::: Input data :::

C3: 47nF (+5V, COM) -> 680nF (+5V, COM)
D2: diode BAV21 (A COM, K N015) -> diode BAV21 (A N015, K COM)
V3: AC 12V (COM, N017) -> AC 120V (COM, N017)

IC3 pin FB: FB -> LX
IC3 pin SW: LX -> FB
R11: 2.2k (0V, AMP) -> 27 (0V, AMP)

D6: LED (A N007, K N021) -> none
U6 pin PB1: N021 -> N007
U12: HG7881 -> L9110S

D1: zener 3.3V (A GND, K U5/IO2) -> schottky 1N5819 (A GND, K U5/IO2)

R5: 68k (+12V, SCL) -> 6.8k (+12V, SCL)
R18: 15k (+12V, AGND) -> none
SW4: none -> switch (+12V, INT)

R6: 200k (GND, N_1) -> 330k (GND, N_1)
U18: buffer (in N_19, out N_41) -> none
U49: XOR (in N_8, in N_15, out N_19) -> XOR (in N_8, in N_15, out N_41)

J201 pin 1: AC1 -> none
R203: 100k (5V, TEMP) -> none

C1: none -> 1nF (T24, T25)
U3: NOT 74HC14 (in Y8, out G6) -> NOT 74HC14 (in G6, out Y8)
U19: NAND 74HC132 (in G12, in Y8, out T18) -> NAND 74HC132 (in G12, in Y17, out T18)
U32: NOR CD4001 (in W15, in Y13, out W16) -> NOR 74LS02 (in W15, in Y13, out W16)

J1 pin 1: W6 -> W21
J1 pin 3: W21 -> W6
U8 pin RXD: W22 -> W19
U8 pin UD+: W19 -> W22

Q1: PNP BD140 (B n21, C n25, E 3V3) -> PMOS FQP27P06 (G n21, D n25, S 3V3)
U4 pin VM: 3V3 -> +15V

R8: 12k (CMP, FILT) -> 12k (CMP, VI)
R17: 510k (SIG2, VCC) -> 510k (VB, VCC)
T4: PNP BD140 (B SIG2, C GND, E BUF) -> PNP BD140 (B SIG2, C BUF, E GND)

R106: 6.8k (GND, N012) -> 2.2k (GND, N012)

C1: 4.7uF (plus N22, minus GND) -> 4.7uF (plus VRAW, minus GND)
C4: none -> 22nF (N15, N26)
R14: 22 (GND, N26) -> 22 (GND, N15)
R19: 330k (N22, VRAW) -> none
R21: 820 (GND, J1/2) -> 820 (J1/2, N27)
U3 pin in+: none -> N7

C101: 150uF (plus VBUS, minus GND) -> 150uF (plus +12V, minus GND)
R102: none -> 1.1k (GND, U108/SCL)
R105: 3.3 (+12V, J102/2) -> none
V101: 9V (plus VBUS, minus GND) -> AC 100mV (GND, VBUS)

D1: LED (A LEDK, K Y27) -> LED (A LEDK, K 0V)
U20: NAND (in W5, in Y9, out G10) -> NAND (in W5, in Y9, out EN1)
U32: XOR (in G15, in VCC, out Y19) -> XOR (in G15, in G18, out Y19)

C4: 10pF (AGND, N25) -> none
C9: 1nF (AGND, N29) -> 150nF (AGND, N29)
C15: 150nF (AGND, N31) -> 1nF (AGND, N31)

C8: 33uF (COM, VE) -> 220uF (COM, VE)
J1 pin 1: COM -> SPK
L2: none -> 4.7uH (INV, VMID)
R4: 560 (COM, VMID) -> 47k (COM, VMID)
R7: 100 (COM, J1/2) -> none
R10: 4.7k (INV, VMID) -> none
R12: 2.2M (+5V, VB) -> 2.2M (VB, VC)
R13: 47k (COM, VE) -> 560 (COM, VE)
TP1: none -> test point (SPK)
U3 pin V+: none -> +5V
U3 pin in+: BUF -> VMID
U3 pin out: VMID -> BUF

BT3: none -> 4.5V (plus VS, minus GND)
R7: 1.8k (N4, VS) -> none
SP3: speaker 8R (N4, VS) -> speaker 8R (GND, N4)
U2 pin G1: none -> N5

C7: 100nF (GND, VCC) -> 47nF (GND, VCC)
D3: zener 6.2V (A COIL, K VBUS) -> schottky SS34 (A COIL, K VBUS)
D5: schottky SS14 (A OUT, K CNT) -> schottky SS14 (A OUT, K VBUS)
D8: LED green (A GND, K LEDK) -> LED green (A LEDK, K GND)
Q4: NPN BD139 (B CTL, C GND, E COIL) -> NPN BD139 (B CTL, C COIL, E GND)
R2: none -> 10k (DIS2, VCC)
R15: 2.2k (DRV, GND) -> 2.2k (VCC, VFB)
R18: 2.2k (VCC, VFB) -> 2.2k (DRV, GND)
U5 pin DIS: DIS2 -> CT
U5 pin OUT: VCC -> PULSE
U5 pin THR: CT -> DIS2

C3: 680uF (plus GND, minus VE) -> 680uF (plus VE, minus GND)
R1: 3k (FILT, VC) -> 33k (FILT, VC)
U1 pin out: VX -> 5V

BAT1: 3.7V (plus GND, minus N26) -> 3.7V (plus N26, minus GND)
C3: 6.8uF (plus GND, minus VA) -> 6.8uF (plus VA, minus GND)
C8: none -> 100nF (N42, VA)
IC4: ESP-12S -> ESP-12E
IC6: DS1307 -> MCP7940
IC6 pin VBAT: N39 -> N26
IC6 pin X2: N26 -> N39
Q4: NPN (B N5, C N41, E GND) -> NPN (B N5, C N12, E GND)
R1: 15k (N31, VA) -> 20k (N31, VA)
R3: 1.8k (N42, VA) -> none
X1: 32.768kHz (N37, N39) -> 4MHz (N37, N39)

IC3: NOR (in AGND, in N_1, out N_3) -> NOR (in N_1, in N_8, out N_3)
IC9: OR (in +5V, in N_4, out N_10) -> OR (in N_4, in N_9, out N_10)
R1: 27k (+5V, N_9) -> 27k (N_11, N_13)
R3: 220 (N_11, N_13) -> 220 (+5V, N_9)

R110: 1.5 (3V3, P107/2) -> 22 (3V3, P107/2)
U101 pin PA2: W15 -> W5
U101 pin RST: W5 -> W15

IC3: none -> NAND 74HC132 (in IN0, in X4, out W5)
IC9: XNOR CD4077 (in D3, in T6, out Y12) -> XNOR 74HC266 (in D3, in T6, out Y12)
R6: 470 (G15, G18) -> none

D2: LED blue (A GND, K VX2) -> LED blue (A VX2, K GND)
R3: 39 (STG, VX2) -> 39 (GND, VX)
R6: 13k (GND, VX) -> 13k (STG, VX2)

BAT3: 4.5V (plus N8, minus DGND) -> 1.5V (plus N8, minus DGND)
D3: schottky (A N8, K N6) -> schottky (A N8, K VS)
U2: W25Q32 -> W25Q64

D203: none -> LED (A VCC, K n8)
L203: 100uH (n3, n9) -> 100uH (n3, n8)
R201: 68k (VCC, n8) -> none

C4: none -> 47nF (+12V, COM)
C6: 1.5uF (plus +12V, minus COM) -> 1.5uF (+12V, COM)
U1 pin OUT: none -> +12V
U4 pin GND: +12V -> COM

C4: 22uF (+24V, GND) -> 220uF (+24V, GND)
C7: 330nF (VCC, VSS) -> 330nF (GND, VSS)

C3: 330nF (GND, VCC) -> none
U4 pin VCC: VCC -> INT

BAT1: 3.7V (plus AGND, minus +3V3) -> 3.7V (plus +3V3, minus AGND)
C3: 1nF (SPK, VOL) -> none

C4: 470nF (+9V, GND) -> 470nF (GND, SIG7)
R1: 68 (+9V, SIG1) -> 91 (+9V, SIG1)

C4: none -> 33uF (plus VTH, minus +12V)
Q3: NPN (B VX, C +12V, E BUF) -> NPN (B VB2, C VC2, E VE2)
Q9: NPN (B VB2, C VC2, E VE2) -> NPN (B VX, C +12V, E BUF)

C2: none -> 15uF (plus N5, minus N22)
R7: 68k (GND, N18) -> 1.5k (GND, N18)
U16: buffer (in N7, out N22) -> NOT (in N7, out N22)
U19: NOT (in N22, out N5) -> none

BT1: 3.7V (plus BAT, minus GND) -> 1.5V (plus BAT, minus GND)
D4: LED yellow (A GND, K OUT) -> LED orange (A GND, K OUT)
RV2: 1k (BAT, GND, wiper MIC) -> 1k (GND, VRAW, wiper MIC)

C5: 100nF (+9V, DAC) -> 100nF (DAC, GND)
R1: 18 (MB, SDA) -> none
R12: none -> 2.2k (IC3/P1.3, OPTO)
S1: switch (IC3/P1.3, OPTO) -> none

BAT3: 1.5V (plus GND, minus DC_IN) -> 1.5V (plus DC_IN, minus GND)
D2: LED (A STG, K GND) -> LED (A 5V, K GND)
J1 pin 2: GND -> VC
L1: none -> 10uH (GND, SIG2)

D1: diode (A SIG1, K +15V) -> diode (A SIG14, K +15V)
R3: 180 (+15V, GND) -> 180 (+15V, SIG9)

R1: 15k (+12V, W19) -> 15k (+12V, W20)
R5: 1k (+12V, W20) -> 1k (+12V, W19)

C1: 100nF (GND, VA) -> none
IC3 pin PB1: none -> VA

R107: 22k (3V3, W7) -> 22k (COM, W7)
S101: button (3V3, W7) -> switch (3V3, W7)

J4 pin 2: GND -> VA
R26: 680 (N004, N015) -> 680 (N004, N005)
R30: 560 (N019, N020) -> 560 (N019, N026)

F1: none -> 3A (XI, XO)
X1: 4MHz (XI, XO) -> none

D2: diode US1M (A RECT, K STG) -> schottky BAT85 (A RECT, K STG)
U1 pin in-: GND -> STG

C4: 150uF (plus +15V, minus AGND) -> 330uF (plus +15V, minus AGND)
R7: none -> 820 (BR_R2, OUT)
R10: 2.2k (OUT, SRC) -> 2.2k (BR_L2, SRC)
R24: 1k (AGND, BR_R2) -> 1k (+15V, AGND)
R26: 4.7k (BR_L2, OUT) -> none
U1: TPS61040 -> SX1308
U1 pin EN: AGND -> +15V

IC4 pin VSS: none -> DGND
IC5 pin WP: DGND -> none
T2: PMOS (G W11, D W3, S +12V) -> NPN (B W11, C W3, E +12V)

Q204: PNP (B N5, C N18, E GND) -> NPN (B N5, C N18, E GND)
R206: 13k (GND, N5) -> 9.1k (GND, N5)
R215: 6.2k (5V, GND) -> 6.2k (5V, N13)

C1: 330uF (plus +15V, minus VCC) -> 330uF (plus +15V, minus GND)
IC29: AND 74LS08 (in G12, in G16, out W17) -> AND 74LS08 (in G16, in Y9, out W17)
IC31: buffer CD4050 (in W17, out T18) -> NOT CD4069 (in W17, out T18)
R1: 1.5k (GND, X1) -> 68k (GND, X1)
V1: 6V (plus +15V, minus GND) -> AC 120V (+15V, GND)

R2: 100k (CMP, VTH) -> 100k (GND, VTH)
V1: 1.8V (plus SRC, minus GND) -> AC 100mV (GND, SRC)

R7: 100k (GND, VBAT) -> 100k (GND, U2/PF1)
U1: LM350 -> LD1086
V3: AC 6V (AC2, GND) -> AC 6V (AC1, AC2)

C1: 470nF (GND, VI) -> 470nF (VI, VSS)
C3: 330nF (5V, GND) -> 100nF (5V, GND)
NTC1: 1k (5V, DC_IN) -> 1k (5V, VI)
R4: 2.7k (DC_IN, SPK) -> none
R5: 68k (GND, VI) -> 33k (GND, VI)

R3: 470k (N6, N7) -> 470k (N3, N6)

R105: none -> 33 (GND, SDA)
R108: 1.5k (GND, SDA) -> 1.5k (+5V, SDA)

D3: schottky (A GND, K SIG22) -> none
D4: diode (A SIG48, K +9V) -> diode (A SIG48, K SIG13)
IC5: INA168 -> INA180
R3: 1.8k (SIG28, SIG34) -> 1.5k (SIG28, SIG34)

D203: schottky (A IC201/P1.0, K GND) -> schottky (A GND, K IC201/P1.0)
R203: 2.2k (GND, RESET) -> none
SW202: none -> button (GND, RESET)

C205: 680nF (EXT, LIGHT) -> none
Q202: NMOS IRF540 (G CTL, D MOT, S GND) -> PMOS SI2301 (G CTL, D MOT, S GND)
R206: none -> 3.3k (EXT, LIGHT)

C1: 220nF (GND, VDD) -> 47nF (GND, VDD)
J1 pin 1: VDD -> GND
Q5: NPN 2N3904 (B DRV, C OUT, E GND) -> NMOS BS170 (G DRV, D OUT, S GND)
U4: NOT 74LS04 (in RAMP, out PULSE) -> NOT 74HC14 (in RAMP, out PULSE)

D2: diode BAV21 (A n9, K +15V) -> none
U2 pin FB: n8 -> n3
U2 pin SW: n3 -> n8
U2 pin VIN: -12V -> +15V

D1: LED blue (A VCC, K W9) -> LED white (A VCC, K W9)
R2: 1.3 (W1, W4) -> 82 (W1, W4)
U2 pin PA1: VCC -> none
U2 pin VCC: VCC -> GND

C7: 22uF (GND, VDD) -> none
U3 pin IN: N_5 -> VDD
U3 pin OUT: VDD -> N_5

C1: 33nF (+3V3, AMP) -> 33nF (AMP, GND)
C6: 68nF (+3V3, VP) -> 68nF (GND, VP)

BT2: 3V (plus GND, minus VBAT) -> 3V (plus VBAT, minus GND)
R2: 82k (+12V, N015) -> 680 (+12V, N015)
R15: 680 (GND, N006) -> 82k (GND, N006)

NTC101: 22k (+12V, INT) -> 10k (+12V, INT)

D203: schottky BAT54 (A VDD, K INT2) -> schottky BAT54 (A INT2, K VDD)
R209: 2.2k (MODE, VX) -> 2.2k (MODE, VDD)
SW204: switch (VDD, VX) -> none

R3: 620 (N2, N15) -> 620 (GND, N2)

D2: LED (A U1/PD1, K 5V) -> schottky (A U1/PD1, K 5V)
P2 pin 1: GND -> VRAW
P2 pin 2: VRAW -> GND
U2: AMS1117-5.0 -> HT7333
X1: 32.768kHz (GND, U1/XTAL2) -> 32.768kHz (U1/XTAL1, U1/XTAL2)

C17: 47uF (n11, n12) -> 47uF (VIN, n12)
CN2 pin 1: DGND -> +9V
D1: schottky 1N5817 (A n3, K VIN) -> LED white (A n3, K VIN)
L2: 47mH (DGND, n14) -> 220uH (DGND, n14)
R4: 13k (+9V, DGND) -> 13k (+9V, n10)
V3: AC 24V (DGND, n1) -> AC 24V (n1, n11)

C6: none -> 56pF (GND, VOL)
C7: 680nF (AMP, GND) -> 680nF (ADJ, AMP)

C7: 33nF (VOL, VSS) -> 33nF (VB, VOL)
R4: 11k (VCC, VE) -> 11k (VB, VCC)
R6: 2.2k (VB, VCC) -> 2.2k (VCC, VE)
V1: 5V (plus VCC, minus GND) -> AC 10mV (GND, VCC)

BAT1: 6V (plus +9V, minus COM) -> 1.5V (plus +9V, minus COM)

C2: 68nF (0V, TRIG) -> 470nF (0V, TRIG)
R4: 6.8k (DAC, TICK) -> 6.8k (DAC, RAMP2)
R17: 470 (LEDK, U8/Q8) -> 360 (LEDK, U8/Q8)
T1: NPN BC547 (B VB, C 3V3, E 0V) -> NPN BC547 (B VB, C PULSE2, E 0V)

:::

**Work to be completed**
Copy the records above exactly, please, but only from the first line through the line containing "C9: 1nF (AGND, N29) -> 150nF (AGND, N29)".

**Expected answer**
C3: 47nF (+5V, COM) -> 680nF (+5V, COM)
D2: diode BAV21 (A COM, K N015) -> diode BAV21 (A N015, K COM)
V3: AC 12V (COM, N017) -> AC 120V (COM, N017)

IC3 pin FB: FB -> LX
IC3 pin SW: LX -> FB
R11: 2.2k (0V, AMP) -> 27 (0V, AMP)

D6: LED (A N007, K N021) -> none
U6 pin PB1: N021 -> N007
U12: HG7881 -> L9110S

D1: zener 3.3V (A GND, K U5/IO2) -> schottky 1N5819 (A GND, K U5/IO2)

R5: 68k (+12V, SCL) -> 6.8k (+12V, SCL)
R18: 15k (+12V, AGND) -> none
SW4: none -> switch (+12V, INT)

R6: 200k (GND, N_1) -> 330k (GND, N_1)
U18: buffer (in N_19, out N_41) -> none
U49: XOR (in N_8, in N_15, out N_19) -> XOR (in N_8, in N_15, out N_41)

J201 pin 1: AC1 -> none
R203: 100k (5V, TEMP) -> none

C1: none -> 1nF (T24, T25)
U3: NOT 74HC14 (in Y8, out G6) -> NOT 74HC14 (in G6, out Y8)
U19: NAND 74HC132 (in G12, in Y8, out T18) -> NAND 74HC132 (in G12, in Y17, out T18)
U32: NOR CD4001 (in W15, in Y13, out W16) -> NOR 74LS02 (in W15, in Y13, out W16)

J1 pin 1: W6 -> W21
J1 pin 3: W21 -> W6
U8 pin RXD: W22 -> W19
U8 pin UD+: W19 -> W22

Q1: PNP BD140 (B n21, C n25, E 3V3) -> PMOS FQP27P06 (G n21, D n25, S 3V3)
U4 pin VM: 3V3 -> +15V

R8: 12k (CMP, FILT) -> 12k (CMP, VI)
R17: 510k (SIG2, VCC) -> 510k (VB, VCC)
T4: PNP BD140 (B SIG2, C GND, E BUF) -> PNP BD140 (B SIG2, C BUF, E GND)

R106: 6.8k (GND, N012) -> 2.2k (GND, N012)

C1: 4.7uF (plus N22, minus GND) -> 4.7uF (plus VRAW, minus GND)
C4: none -> 22nF (N15, N26)
R14: 22 (GND, N26) -> 22 (GND, N15)
R19: 330k (N22, VRAW) -> none
R21: 820 (GND, J1/2) -> 820 (J1/2, N27)
U3 pin in+: none -> N7

C101: 150uF (plus VBUS, minus GND) -> 150uF (plus +12V, minus GND)
R102: none -> 1.1k (GND, U108/SCL)
R105: 3.3 (+12V, J102/2) -> none
V101: 9V (plus VBUS, minus GND) -> AC 100mV (GND, VBUS)

D1: LED (A LEDK, K Y27) -> LED (A LEDK, K 0V)
U20: NAND (in W5, in Y9, out G10) -> NAND (in W5, in Y9, out EN1)
U32: XOR (in G15, in VCC, out Y19) -> XOR (in G15, in G18, out Y19)

C4: 10pF (AGND, N25) -> none
C9: 1nF (AGND, N29) -> 150nF (AGND, N29)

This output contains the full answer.